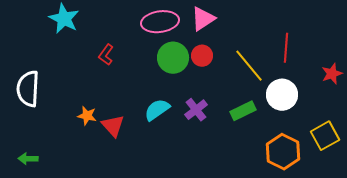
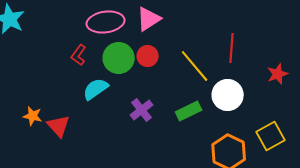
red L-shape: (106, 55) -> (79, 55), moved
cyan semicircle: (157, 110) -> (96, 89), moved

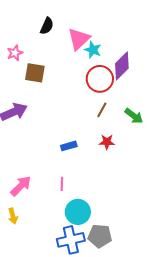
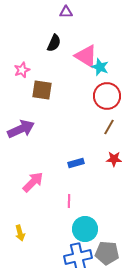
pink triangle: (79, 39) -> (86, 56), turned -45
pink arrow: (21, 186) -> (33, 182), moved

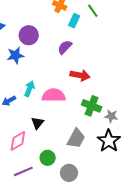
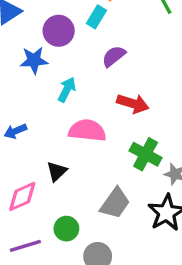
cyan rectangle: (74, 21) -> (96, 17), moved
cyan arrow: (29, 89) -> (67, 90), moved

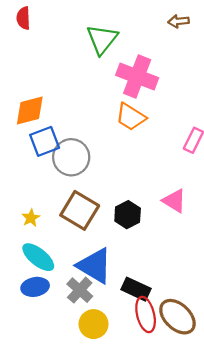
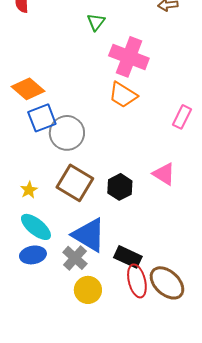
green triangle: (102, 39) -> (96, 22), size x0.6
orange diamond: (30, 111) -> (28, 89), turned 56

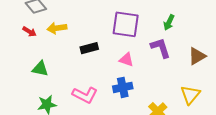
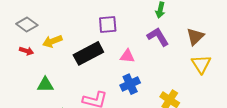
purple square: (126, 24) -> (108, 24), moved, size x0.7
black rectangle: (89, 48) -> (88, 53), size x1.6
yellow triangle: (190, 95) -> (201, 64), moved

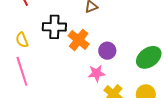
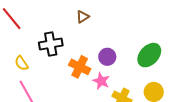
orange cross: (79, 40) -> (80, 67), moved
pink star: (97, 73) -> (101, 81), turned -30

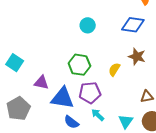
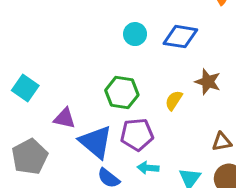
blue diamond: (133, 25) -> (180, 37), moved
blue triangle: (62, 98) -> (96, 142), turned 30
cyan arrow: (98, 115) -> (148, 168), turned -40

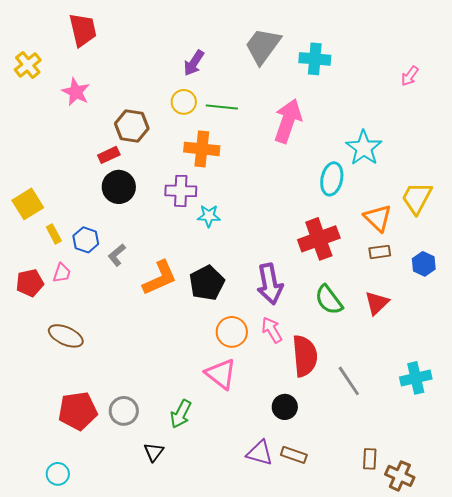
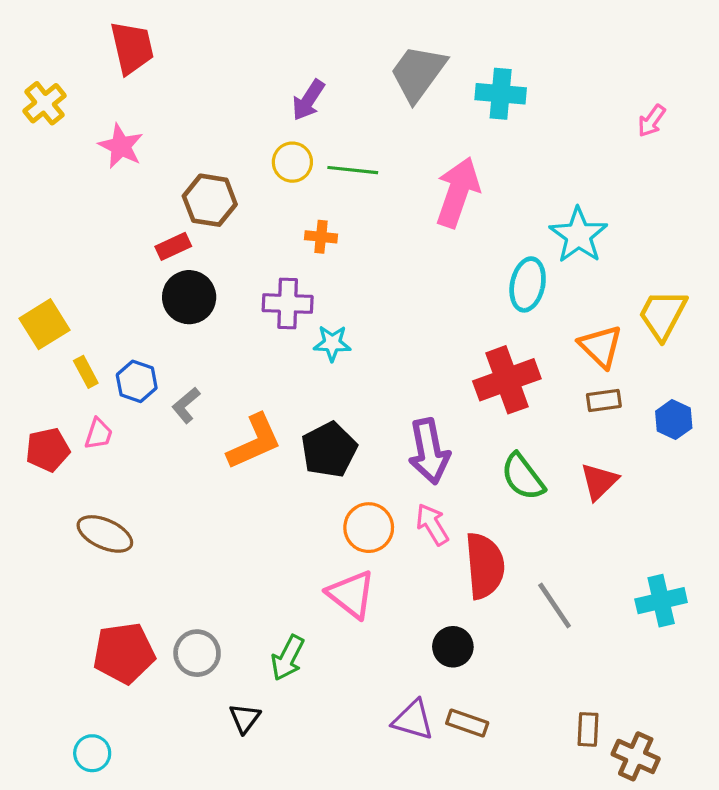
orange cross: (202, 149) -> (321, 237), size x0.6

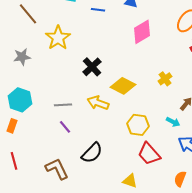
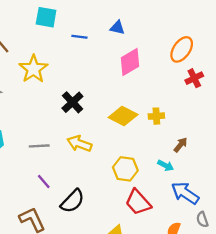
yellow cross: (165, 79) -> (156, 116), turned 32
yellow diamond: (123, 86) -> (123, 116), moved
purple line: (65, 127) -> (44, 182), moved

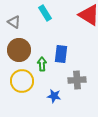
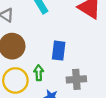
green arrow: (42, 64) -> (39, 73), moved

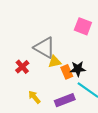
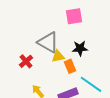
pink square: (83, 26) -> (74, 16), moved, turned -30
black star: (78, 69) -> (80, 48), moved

□ □ □

Task statement:
Which lines hold the word "square"? Copy each of them from the records.

Task solution:
purple square: (126, 24) -> (108, 24), moved, size x0.7
pink square: (83, 26) -> (74, 16), moved, turned -30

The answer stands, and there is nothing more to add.